» GOAL OF THE EXERCISE:
Apart from the pictures, which must be omitted, restate the data exactly.

────────

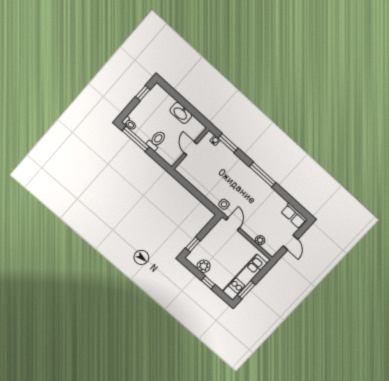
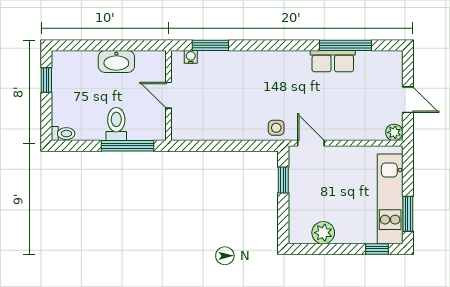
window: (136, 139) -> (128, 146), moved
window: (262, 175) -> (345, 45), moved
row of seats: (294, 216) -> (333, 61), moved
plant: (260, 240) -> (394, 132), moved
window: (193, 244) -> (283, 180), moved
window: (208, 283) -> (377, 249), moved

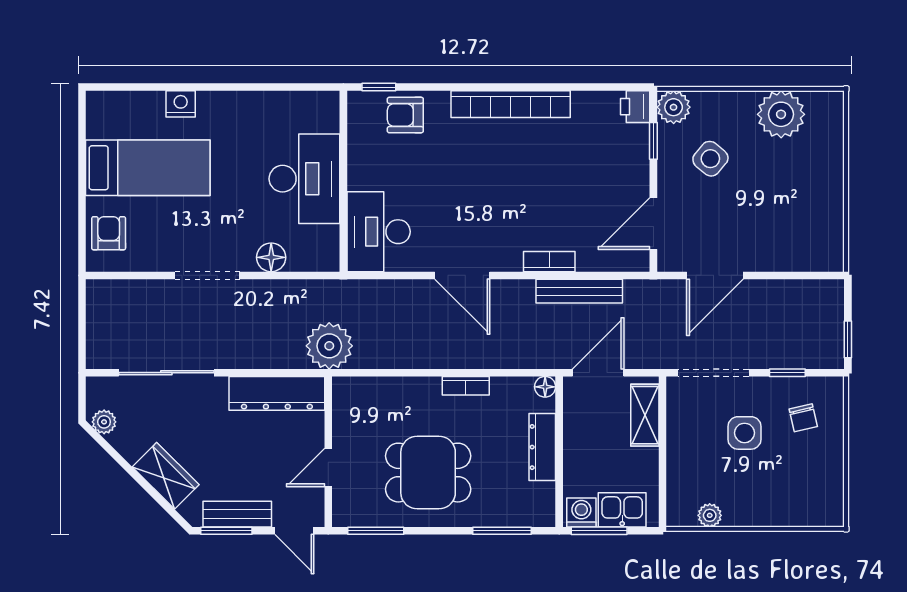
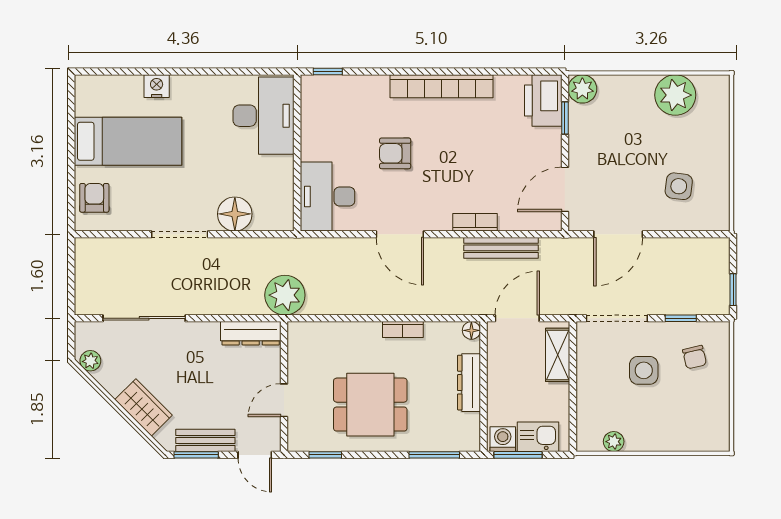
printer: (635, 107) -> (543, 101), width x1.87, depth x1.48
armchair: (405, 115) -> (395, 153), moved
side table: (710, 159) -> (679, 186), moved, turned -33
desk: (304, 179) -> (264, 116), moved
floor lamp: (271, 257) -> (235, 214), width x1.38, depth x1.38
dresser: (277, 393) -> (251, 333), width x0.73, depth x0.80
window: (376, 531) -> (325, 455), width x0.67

────────

» TASK OUTPUT:
window: (136, 139) -> (128, 146), moved
window: (262, 175) -> (345, 45), moved
row of seats: (294, 216) -> (333, 61), moved
plant: (260, 240) -> (394, 132), moved
window: (193, 244) -> (283, 180), moved
window: (208, 283) -> (377, 249), moved

printer: (635, 107) -> (543, 101), width x1.87, depth x1.48
armchair: (405, 115) -> (395, 153), moved
side table: (710, 159) -> (679, 186), moved, turned -33
desk: (304, 179) -> (264, 116), moved
floor lamp: (271, 257) -> (235, 214), width x1.38, depth x1.38
dresser: (277, 393) -> (251, 333), width x0.73, depth x0.80
window: (376, 531) -> (325, 455), width x0.67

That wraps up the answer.